= Beginning of Section =

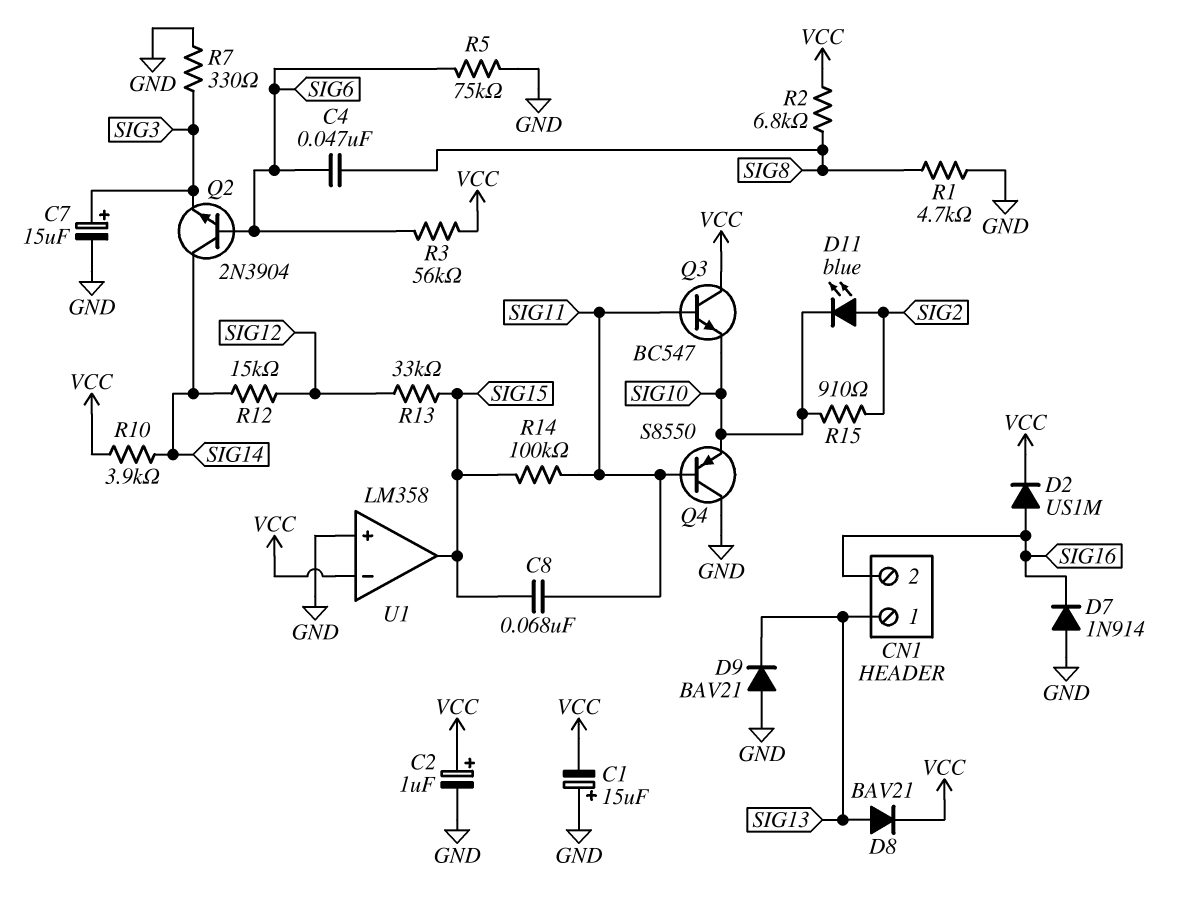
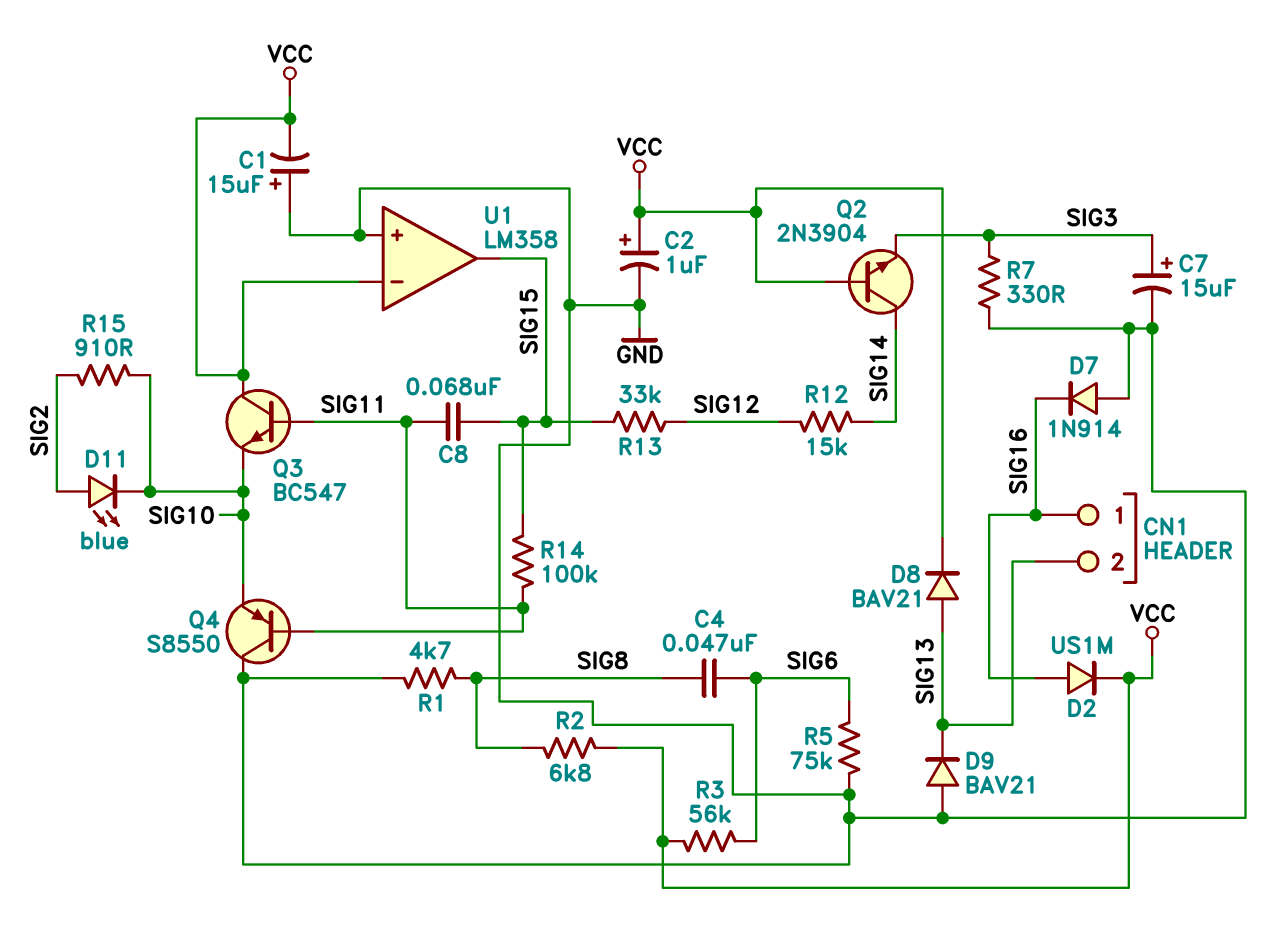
CN1 pin 1: SIG13 -> SIG16
CN1 pin 2: SIG16 -> SIG13
Q2: NPN 2N3904 (B SIG6, C SIG14, E SIG3) -> NPN 2N3904 (B VCC, C SIG14, E SIG3)
R10: 3.9k (SIG14, VCC) -> none

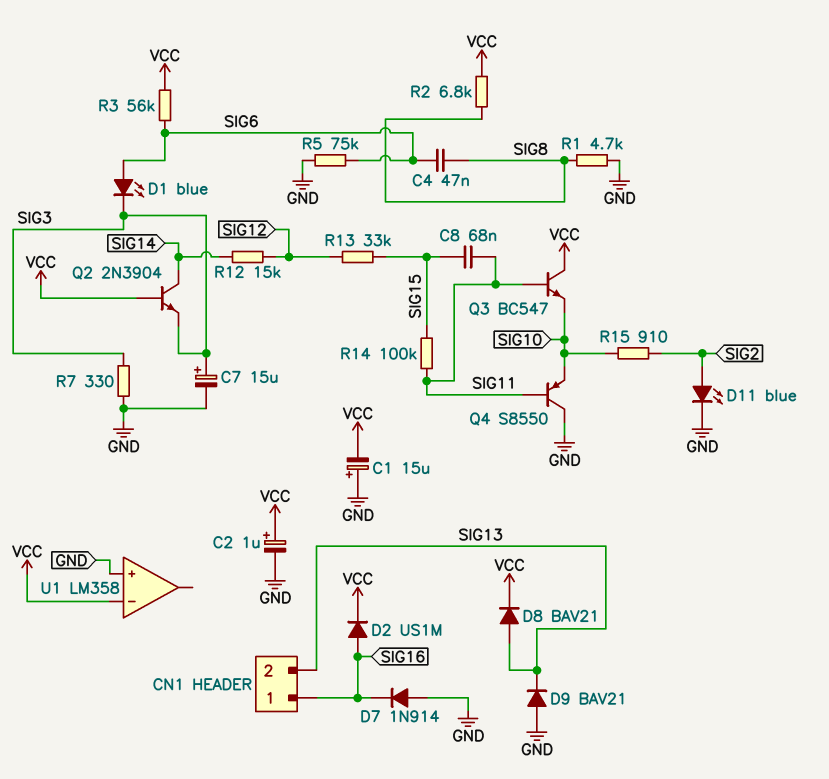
D1: none -> LED blue (A SIG6, K SIG3)
D11: LED blue (A SIG2, K SIG10) -> LED blue (A SIG2, K GND)
U1 pin out: SIG15 -> none

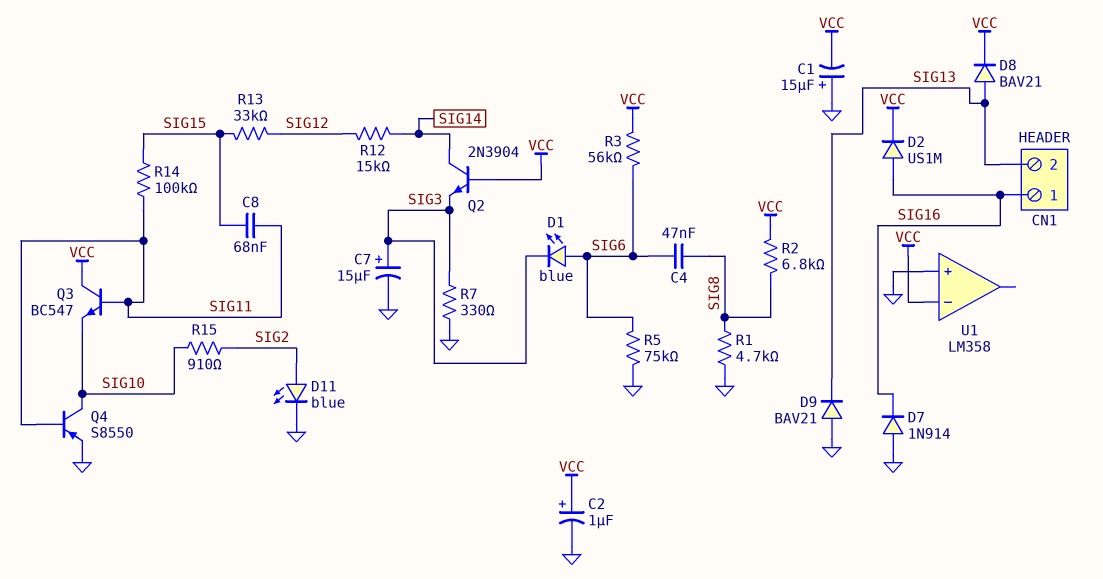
Q4: PNP S8550 (B SIG11, C GND, E SIG10) -> PNP S8550 (B SIG11, C SIG10, E GND)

= End of Section =

| WORK TASK |
Reproduce, word for word, every line from the one that contains "D11: LED blue" to the end of the data, including both ends; omit all pictures.

| YOUR RESPONSE |
D11: LED blue (A SIG2, K SIG10) -> LED blue (A SIG2, K GND)
U1 pin out: SIG15 -> none

Q4: PNP S8550 (B SIG11, C GND, E SIG10) -> PNP S8550 (B SIG11, C SIG10, E GND)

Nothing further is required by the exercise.